Requirement: Everything below from the line with "camera: 25 degrees left, 5 degrees down" through the line with "(594, 133) = (494, 198): none" should be copied exactly, and nothing else; leave out the pictures.

Input for this task:
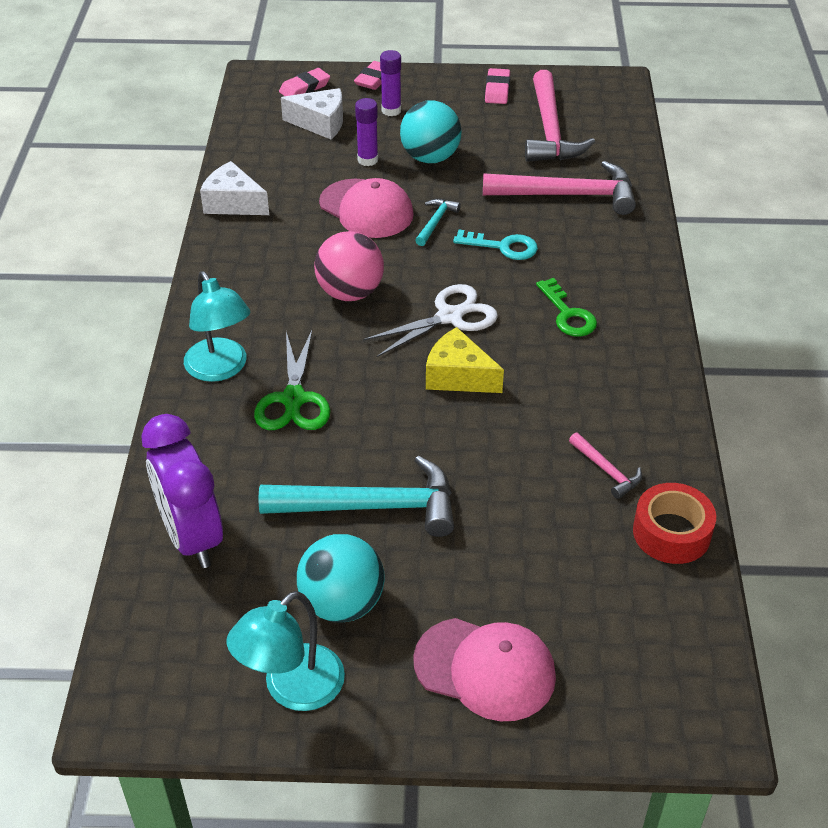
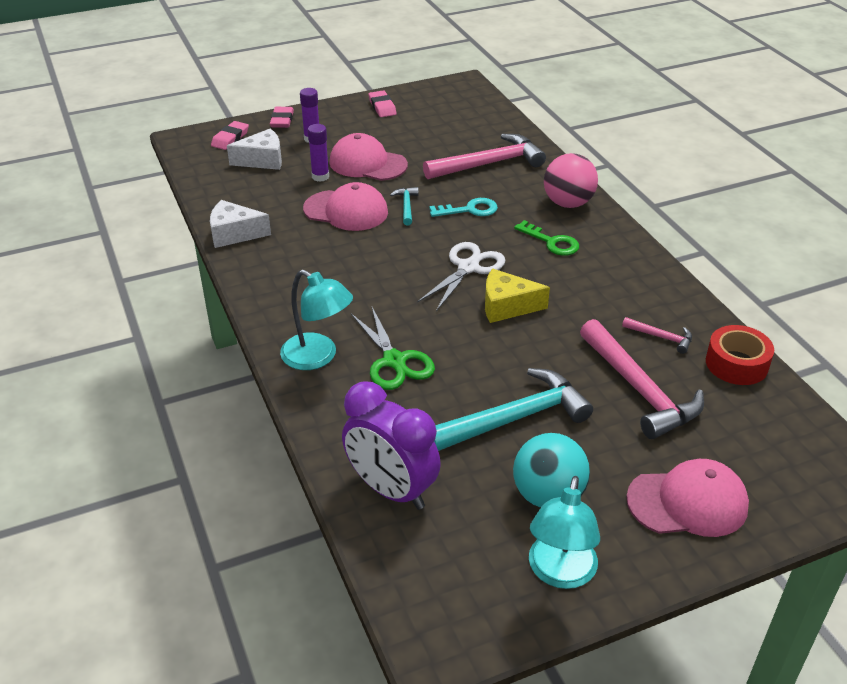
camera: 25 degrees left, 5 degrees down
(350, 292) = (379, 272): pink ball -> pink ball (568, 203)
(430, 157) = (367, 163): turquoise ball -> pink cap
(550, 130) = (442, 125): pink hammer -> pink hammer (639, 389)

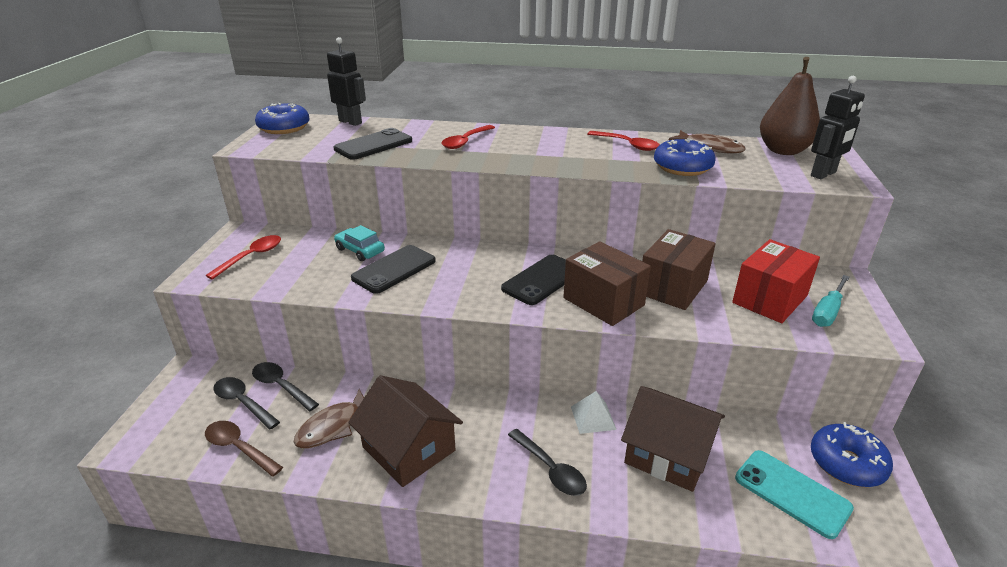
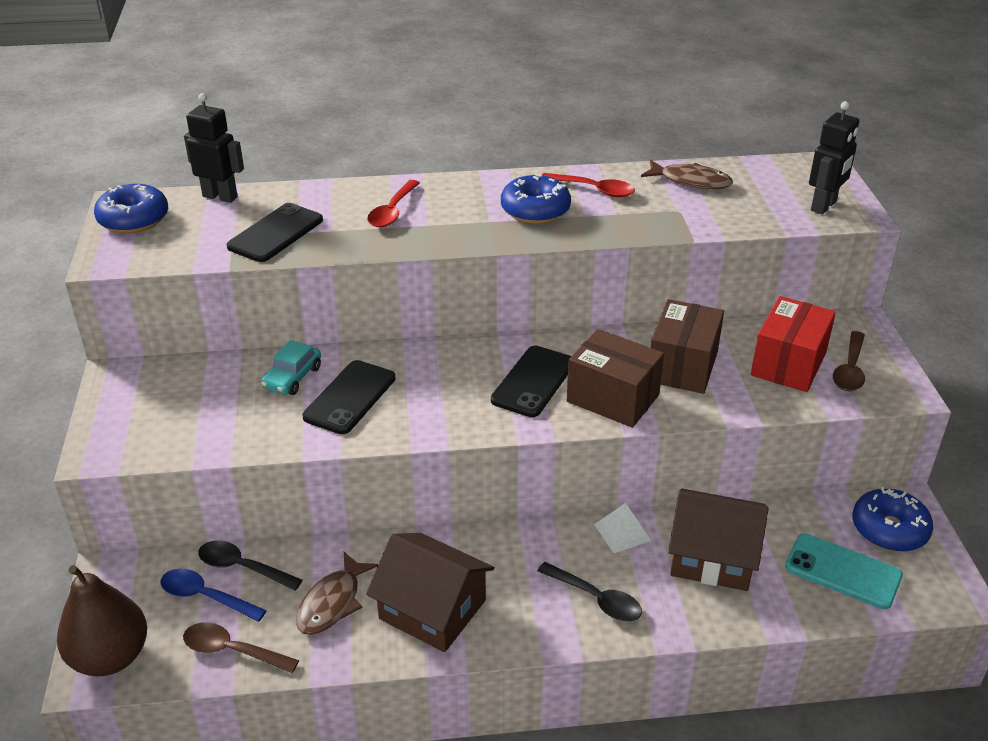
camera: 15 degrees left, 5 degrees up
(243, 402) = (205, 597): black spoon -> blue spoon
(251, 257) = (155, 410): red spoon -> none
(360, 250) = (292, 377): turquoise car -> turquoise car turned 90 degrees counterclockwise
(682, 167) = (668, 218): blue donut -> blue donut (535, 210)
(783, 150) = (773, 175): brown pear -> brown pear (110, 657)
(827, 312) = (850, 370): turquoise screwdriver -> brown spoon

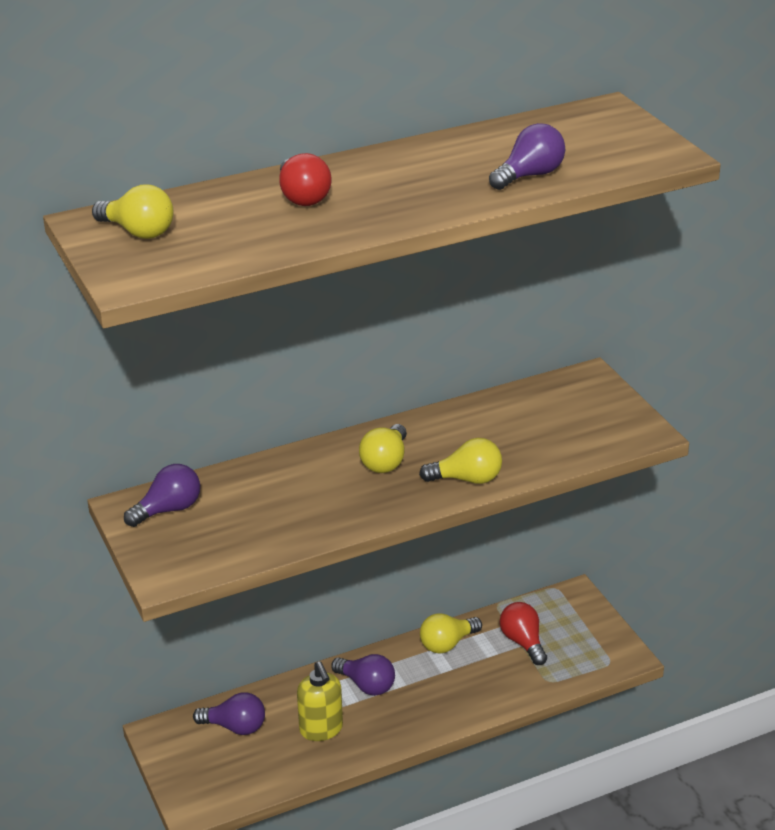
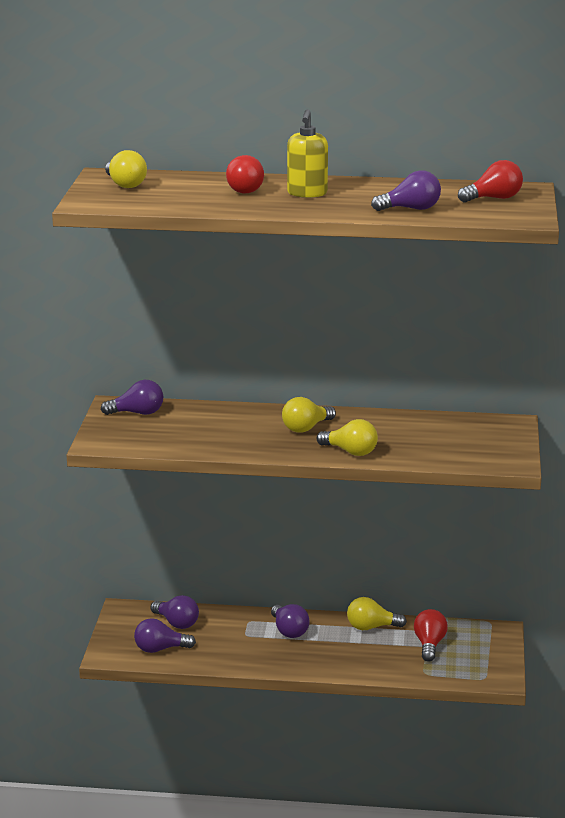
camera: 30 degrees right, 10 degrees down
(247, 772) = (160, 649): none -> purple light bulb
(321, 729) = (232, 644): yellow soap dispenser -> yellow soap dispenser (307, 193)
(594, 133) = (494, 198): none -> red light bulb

* * *

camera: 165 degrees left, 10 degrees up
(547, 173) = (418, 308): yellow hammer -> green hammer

Written reply:
camera: 25 degrees left, 5 degrees down
(350, 292) = (379, 272): pink ball -> pink ball (568, 203)
(430, 157) = (367, 163): turquoise ball -> pink cap
(550, 130) = (442, 125): pink hammer -> pink hammer (639, 389)

camera: 15 degrees left, 5 degrees up
(243, 402) = (205, 597): black spoon -> blue spoon
(251, 257) = (155, 410): red spoon -> none
(360, 250) = (292, 377): turquoise car -> turquoise car turned 90 degrees counterclockwise
(682, 167) = (668, 218): blue donut -> blue donut (535, 210)
(783, 150) = (773, 175): brown pear -> brown pear (110, 657)
(827, 312) = (850, 370): turquoise screwdriver -> brown spoon

camera: 30 degrees right, 10 degrees down
(247, 772) = (160, 649): none -> purple light bulb
(321, 729) = (232, 644): yellow soap dispenser -> yellow soap dispenser (307, 193)
(594, 133) = (494, 198): none -> red light bulb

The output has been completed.